DATASET CONTENT Block Start
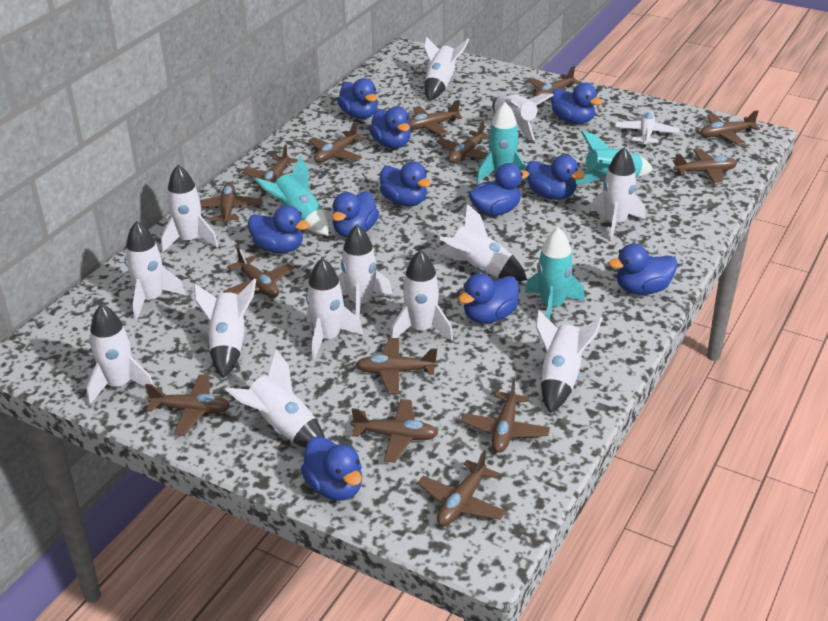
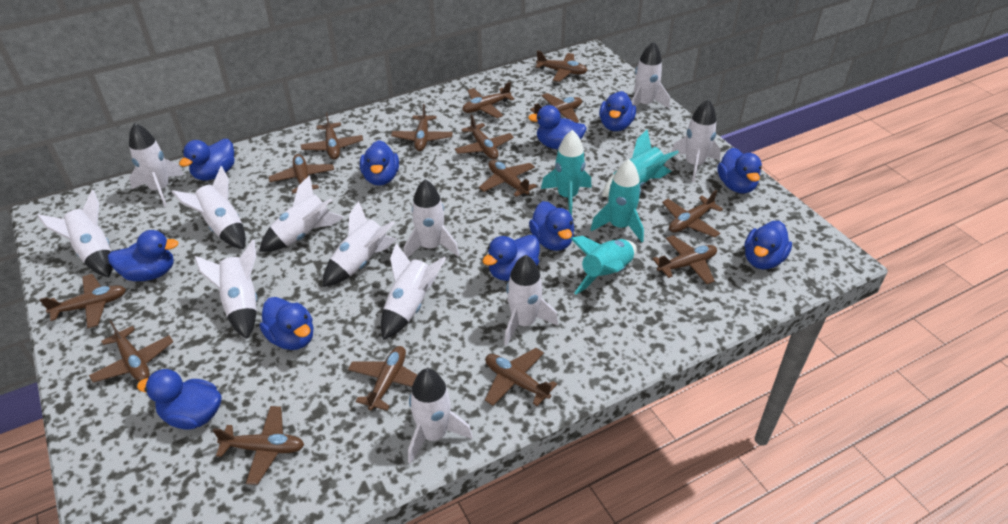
brown plane: 14 -> 15
white plane: 1 -> 0
white rocket: 13 -> 12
DATASET CONTENT Block End
= ASSIGNMENT =
Without including the pictures, copy all of the data exactly.

= TASK OUTPUT =
brown plane: 14 -> 15
white plane: 1 -> 0
white rocket: 13 -> 12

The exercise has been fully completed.